Request
Copy, character for character, the stretch of the records below from the line containing "The Silent Service [181, 1209]" through the line containing "Attention Please [181, 560]", both lines included.
---+---
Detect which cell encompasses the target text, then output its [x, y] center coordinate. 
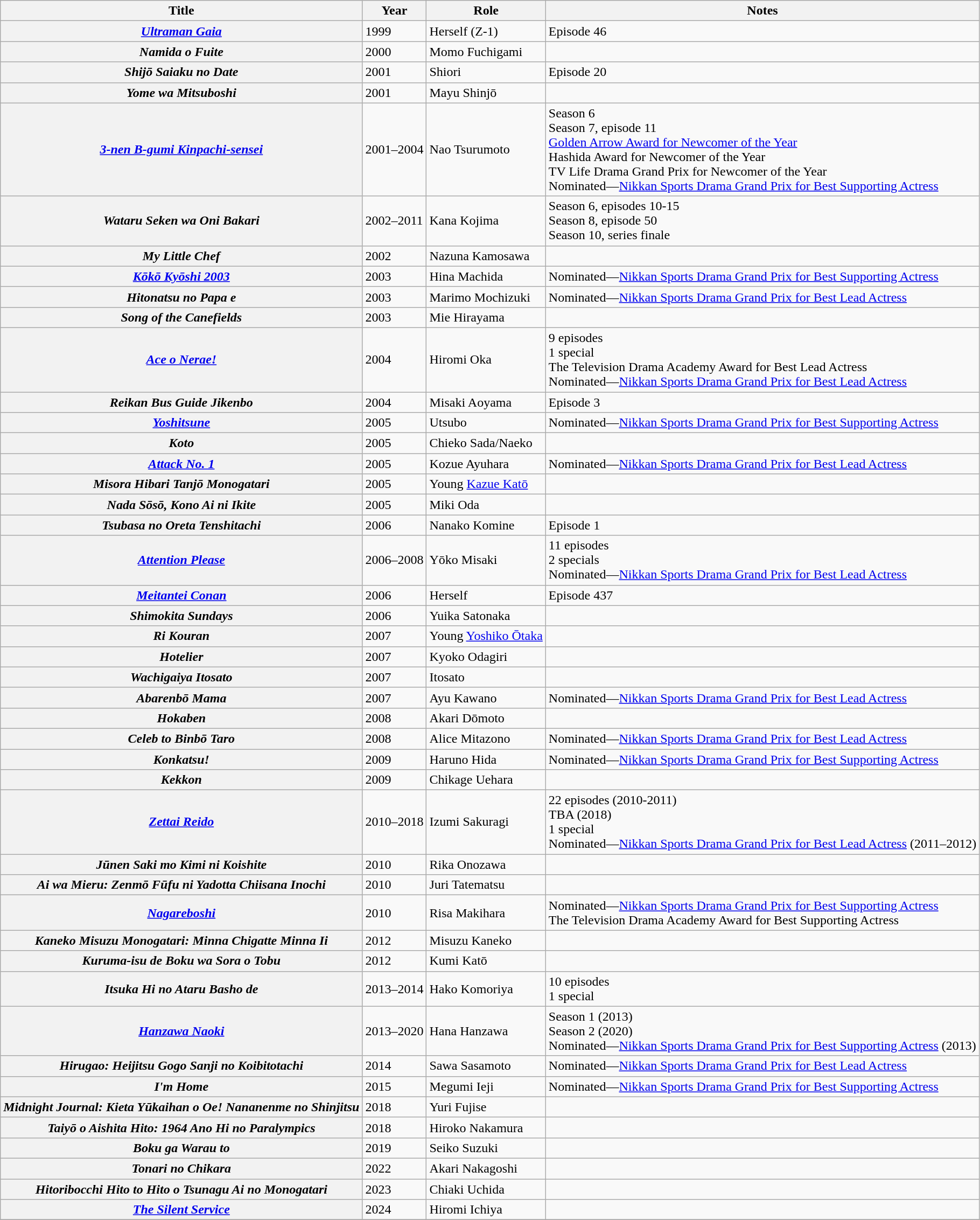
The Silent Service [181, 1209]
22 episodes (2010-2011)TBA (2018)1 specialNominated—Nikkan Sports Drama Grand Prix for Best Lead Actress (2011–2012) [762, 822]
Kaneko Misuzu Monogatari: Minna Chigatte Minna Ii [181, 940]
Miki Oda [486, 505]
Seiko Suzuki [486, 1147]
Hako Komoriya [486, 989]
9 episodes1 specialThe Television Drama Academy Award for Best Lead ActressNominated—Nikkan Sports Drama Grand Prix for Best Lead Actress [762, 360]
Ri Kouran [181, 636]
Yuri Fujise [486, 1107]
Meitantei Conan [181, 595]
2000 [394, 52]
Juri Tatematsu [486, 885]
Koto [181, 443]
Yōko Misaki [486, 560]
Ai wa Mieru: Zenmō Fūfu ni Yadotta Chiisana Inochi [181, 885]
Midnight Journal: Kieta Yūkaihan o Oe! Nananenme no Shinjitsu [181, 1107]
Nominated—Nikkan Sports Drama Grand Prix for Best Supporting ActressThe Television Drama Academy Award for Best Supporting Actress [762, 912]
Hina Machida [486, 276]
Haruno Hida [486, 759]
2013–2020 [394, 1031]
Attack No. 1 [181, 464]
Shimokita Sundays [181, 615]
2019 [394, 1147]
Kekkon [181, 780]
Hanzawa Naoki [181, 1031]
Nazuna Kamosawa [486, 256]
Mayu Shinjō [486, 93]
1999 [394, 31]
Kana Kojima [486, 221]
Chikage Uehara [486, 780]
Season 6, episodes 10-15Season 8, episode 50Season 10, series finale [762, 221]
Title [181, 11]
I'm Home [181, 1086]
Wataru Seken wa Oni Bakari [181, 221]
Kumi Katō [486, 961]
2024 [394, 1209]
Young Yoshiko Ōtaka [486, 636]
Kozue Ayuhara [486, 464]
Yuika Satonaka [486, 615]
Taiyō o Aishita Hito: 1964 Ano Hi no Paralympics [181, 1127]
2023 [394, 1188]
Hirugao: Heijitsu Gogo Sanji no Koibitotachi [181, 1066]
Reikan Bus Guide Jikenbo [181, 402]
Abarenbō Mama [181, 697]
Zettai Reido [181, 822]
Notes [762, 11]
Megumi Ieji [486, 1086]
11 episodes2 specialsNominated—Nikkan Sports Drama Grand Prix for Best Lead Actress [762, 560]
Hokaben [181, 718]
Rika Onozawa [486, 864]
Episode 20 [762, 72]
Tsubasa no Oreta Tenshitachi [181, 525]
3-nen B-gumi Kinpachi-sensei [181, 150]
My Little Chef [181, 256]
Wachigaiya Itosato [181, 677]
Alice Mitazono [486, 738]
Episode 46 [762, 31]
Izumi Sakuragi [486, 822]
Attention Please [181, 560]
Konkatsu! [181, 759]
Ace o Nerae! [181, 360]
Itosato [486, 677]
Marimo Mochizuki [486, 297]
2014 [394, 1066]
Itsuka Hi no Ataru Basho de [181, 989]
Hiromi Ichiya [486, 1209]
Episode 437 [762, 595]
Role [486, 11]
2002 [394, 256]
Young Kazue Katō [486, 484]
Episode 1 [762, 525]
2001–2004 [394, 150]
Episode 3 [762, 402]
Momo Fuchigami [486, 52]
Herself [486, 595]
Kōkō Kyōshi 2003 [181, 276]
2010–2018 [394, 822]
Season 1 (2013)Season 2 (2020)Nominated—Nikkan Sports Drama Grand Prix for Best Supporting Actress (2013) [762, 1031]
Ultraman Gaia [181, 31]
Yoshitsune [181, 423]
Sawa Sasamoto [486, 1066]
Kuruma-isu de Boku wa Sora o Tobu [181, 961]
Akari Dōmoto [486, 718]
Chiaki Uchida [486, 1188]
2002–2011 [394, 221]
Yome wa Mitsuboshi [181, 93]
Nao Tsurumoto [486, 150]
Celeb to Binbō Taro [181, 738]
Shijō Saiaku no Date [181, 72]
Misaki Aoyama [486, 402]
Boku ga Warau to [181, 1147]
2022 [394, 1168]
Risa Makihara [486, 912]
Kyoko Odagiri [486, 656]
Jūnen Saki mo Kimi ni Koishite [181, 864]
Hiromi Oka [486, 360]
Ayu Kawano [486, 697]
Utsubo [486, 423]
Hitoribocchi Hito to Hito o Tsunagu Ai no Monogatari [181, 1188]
---+---
Exercise result
The Silent Service [181, 1209]
22 episodes (2010-2011)TBA (2018)1 specialNominated—Nikkan Sports Drama Grand Prix for Best Lead Actress (2011–2012) [762, 822]
Kaneko Misuzu Monogatari: Minna Chigatte Minna Ii [181, 940]
Miki Oda [486, 505]
Seiko Suzuki [486, 1147]
Hako Komoriya [486, 989]
9 episodes1 specialThe Television Drama Academy Award for Best Lead ActressNominated—Nikkan Sports Drama Grand Prix for Best Lead Actress [762, 360]
Ri Kouran [181, 636]
Yuri Fujise [486, 1107]
Meitantei Conan [181, 595]
2000 [394, 52]
Juri Tatematsu [486, 885]
Koto [181, 443]
Yōko Misaki [486, 560]
Ai wa Mieru: Zenmō Fūfu ni Yadotta Chiisana Inochi [181, 885]
Midnight Journal: Kieta Yūkaihan o Oe! Nananenme no Shinjitsu [181, 1107]
Nominated—Nikkan Sports Drama Grand Prix for Best Supporting ActressThe Television Drama Academy Award for Best Supporting Actress [762, 912]
Hina Machida [486, 276]
Haruno Hida [486, 759]
2013–2020 [394, 1031]
Attack No. 1 [181, 464]
Shimokita Sundays [181, 615]
2019 [394, 1147]
Kekkon [181, 780]
Hanzawa Naoki [181, 1031]
Nazuna Kamosawa [486, 256]
Mayu Shinjō [486, 93]
1999 [394, 31]
Kana Kojima [486, 221]
Chikage Uehara [486, 780]
Season 6, episodes 10-15Season 8, episode 50Season 10, series finale [762, 221]
Title [181, 11]
I'm Home [181, 1086]
Wataru Seken wa Oni Bakari [181, 221]
Kumi Katō [486, 961]
2024 [394, 1209]
Young Yoshiko Ōtaka [486, 636]
Kozue Ayuhara [486, 464]
Yuika Satonaka [486, 615]
Taiyō o Aishita Hito: 1964 Ano Hi no Paralympics [181, 1127]
2023 [394, 1188]
Hirugao: Heijitsu Gogo Sanji no Koibitotachi [181, 1066]
Reikan Bus Guide Jikenbo [181, 402]
Abarenbō Mama [181, 697]
Zettai Reido [181, 822]
Notes [762, 11]
Megumi Ieji [486, 1086]
11 episodes2 specialsNominated—Nikkan Sports Drama Grand Prix for Best Lead Actress [762, 560]
Hokaben [181, 718]
Rika Onozawa [486, 864]
Episode 20 [762, 72]
Tsubasa no Oreta Tenshitachi [181, 525]
3-nen B-gumi Kinpachi-sensei [181, 150]
My Little Chef [181, 256]
Wachigaiya Itosato [181, 677]
Alice Mitazono [486, 738]
Episode 46 [762, 31]
Izumi Sakuragi [486, 822]
Attention Please [181, 560]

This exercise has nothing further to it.